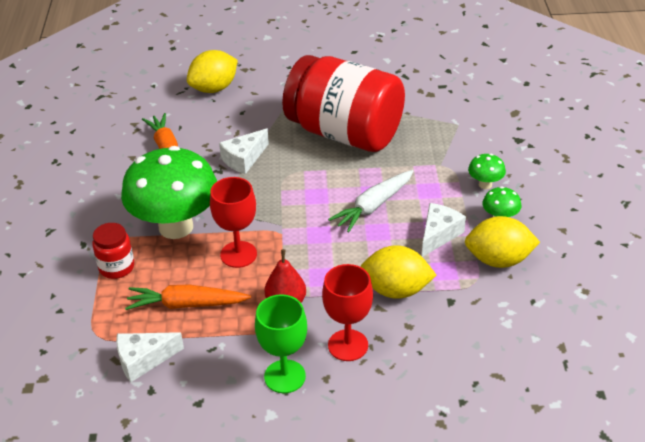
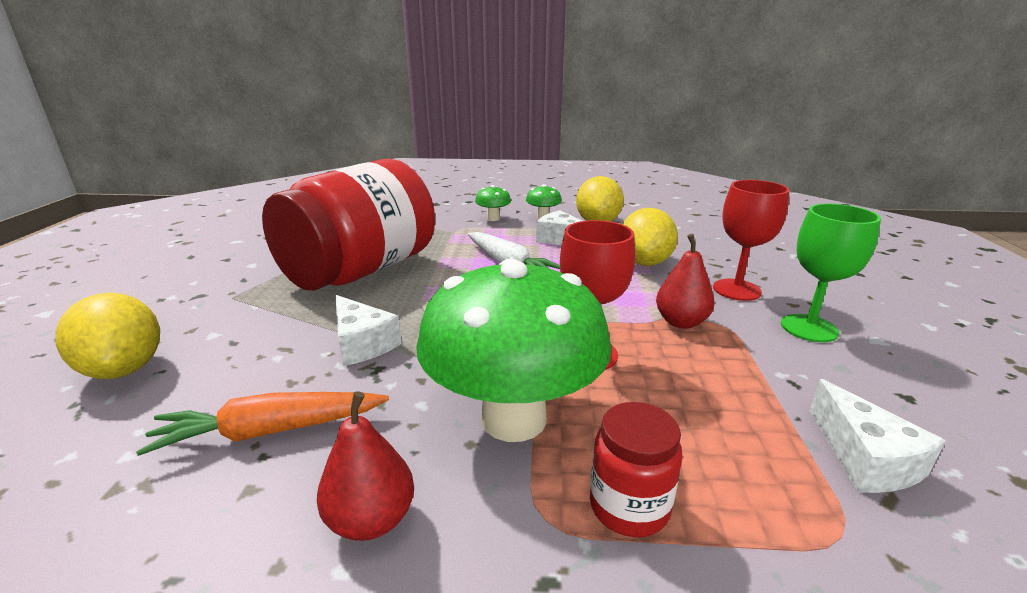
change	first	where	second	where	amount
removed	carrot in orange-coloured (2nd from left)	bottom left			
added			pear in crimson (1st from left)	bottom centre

==========

Assignment: All lines that include the word "left" must be copied from the material above.

Response area:
removed	carrot in orange-coloured (2nd from left)	bottom left			
added			pear in crimson (1st from left)	bottom centre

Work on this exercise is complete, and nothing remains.